#### ASSIGNMENT
Below are some entries. Repeat exactly the lines from the one with "orange line: (239, 234) -> (276, 227), moved" through the one with "gray line: (70, 598) -> (39, 714), moved", and only those.

#### PROVIDED MATERIAL

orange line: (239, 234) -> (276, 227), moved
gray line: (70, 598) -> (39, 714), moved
...
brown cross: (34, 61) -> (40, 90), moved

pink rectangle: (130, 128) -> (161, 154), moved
* * *
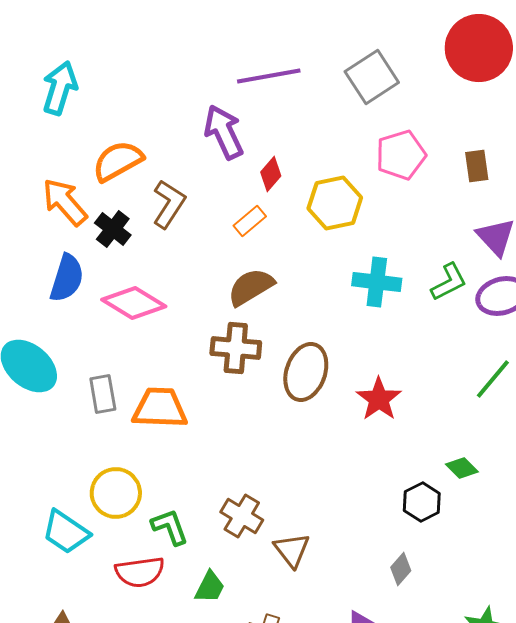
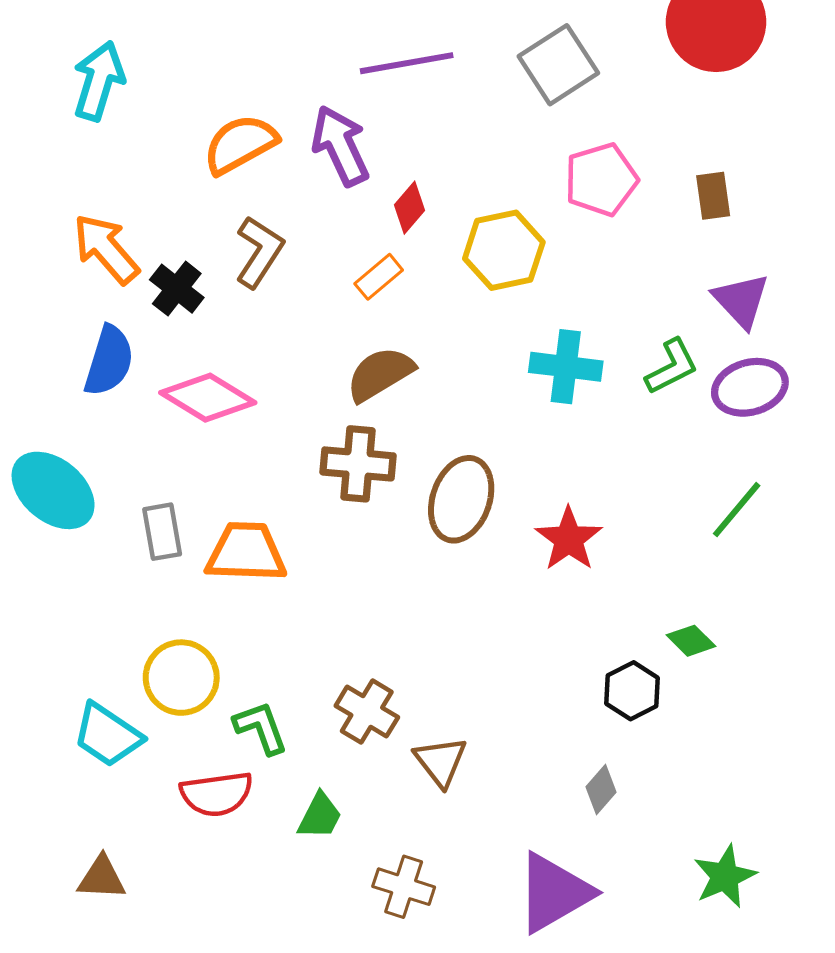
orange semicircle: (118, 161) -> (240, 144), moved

#### ANSWER FOR THIS EXERCISE
orange line: (239, 234) -> (276, 227), moved
gray line: (70, 598) -> (39, 714), moved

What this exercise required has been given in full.